> SOURCE DATA:

------

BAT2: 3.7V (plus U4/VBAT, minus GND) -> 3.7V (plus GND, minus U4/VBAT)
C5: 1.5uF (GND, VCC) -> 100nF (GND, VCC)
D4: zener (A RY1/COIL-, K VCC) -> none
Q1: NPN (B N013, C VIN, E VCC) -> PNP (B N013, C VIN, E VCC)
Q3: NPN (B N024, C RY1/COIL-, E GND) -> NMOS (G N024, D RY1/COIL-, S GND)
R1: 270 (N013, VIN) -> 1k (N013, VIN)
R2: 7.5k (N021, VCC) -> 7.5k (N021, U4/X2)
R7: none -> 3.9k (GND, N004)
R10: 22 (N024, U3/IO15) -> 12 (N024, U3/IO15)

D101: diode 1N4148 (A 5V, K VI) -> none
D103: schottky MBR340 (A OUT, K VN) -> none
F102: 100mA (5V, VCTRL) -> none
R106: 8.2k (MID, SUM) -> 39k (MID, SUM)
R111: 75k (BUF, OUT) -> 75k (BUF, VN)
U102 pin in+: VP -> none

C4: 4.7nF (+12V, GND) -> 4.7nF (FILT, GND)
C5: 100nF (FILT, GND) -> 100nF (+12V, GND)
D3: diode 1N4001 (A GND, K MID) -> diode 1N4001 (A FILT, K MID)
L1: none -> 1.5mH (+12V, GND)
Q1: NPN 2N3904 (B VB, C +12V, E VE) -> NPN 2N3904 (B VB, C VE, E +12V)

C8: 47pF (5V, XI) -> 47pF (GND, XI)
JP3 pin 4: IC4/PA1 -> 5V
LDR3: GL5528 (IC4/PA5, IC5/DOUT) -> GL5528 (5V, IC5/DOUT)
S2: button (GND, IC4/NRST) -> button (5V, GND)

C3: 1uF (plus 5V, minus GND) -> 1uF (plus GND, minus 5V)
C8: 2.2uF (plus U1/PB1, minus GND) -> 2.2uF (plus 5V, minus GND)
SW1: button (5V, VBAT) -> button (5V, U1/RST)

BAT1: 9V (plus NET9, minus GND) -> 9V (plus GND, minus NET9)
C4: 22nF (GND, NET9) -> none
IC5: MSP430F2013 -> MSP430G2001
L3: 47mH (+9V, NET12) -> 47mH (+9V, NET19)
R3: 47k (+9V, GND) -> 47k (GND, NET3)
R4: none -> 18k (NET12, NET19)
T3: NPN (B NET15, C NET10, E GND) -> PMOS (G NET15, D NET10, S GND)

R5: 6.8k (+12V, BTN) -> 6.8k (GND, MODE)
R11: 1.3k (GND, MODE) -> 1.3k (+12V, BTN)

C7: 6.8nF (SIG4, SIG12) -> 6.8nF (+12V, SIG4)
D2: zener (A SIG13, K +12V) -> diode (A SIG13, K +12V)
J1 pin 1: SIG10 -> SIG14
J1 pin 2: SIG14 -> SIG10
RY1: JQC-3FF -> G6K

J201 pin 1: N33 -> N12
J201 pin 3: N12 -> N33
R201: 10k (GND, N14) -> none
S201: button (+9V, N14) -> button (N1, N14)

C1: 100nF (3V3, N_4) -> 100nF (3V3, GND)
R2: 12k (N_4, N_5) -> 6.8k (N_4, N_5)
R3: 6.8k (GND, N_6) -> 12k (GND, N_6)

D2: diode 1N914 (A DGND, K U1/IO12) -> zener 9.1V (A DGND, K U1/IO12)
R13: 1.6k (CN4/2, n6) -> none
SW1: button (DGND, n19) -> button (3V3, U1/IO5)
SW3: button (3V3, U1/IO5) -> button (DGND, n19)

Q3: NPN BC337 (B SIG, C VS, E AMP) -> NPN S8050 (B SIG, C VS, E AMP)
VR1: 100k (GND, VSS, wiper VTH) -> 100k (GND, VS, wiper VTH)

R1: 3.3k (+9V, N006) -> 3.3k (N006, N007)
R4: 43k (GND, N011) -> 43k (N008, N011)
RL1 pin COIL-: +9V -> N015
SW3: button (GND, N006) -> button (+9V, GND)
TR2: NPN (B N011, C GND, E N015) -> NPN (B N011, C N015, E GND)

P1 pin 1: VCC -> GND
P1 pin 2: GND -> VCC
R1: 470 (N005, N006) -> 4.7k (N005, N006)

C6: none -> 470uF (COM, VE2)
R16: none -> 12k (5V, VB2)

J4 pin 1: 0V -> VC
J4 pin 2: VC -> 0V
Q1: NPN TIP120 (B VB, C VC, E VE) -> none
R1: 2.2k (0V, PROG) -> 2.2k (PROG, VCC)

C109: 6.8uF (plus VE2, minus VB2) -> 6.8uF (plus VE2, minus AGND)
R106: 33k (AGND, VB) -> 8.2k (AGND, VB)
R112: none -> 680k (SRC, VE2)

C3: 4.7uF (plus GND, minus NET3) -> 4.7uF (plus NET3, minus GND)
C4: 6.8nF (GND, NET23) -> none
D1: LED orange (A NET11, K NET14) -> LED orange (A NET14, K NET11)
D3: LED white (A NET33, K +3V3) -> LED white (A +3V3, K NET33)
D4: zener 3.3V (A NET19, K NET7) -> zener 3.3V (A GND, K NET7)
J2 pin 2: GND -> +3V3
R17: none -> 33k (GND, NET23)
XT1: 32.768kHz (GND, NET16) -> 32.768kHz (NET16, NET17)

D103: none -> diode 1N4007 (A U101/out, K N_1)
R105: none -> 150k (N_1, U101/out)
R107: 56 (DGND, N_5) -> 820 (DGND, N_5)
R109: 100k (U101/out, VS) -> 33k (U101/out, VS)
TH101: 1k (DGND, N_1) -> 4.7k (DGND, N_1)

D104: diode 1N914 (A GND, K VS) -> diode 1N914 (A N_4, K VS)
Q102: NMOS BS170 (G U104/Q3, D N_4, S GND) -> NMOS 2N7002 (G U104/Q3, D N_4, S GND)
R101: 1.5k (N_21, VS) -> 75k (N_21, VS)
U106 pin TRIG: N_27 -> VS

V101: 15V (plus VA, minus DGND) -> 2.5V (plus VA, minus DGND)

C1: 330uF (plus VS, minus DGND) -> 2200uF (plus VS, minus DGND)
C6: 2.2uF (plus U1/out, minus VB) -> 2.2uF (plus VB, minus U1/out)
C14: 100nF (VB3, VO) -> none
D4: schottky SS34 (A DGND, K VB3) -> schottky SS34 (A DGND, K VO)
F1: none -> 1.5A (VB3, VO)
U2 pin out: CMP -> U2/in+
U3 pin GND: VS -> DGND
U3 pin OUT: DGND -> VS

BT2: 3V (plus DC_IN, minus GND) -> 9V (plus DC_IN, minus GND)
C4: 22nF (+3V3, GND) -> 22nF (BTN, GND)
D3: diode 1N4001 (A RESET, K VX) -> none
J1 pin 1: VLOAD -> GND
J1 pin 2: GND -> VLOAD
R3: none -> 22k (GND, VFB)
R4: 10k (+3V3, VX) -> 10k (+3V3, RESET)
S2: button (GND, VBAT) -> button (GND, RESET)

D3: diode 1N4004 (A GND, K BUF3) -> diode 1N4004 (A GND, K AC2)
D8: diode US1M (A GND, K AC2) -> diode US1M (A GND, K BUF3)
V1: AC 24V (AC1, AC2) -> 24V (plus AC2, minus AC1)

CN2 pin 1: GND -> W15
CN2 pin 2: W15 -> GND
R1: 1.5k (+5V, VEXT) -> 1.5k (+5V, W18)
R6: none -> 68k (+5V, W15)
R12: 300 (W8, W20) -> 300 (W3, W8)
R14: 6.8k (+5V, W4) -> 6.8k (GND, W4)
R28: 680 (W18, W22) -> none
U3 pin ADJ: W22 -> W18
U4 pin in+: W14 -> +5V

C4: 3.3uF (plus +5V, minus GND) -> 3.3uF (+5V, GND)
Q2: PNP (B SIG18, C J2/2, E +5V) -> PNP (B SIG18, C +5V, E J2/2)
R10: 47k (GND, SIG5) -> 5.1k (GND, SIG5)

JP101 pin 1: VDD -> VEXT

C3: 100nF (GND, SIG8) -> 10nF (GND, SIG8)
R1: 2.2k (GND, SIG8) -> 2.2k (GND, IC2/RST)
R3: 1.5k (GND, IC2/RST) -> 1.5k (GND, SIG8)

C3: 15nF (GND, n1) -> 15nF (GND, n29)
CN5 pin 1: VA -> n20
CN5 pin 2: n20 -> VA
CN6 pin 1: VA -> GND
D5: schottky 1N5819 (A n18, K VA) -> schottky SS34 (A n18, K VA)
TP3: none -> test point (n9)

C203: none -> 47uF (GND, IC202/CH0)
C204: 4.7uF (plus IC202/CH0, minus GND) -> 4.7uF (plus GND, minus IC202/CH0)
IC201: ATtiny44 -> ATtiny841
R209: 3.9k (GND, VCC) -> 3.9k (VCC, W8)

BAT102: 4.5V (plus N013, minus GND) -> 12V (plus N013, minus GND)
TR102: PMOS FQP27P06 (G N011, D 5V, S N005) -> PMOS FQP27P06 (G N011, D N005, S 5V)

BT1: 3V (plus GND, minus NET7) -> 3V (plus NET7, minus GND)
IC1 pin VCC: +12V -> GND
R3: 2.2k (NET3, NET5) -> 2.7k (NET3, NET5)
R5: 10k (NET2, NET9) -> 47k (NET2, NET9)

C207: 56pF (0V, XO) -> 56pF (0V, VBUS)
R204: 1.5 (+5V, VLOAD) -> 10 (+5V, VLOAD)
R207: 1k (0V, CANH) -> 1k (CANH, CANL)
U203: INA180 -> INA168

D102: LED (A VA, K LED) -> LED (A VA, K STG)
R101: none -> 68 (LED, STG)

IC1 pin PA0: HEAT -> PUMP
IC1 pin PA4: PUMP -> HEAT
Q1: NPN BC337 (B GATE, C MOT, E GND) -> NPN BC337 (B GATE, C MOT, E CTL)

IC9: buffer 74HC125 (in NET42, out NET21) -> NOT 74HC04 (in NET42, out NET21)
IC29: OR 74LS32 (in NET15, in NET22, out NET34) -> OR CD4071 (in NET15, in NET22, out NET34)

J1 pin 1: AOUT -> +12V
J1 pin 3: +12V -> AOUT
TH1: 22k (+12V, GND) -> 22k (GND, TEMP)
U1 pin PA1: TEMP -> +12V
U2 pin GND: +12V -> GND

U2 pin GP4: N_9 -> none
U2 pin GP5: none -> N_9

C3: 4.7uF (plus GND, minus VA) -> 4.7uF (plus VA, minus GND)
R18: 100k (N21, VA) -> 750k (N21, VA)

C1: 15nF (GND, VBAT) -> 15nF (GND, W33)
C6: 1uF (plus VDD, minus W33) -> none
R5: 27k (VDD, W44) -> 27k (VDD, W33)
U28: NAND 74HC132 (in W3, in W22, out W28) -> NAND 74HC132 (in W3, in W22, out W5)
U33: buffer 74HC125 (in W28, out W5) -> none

------

> TASK DIRECTIONS: Determine how many lines in the listing above hold the word "buffer", and reply with that number only.

> EXERCISE OUTPUT: 2